=== Data provided ===
○ ○ ○
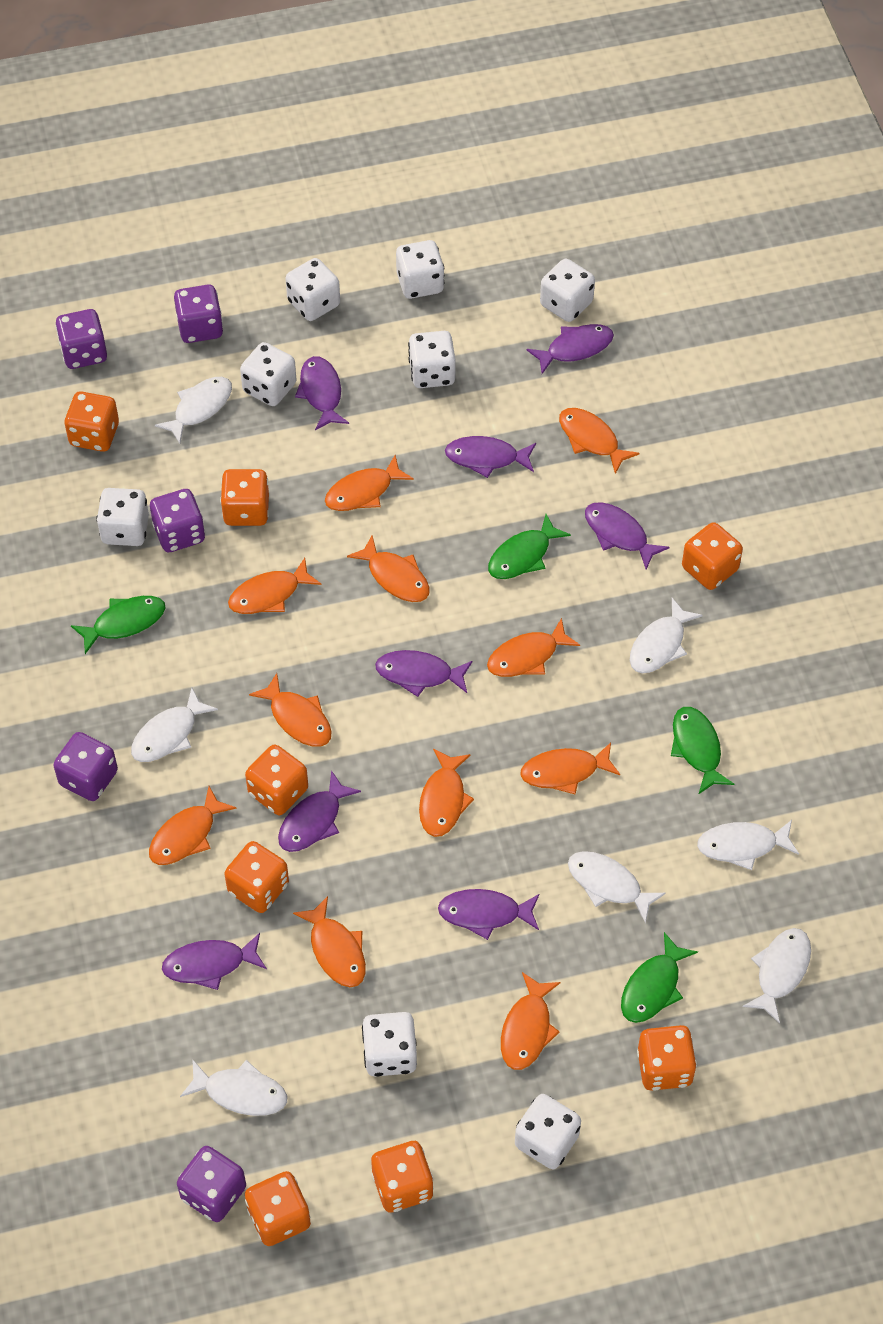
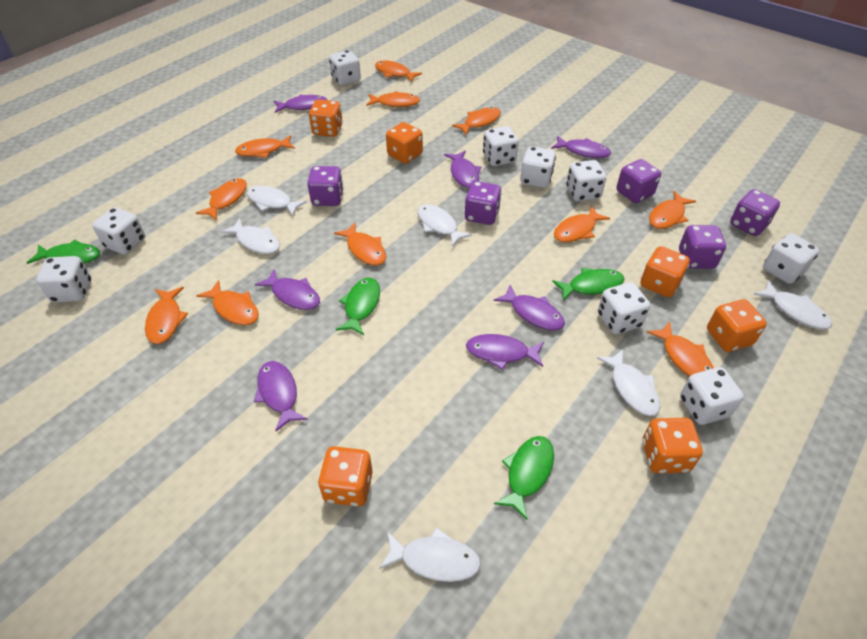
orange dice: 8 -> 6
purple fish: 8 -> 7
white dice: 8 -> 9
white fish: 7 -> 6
○ ○ ○
=== Aim of the task ===
The data must be reproduced exactly, and no picture may appear in the copy.

=== Exercise output ===
orange dice: 8 -> 6
purple fish: 8 -> 7
white dice: 8 -> 9
white fish: 7 -> 6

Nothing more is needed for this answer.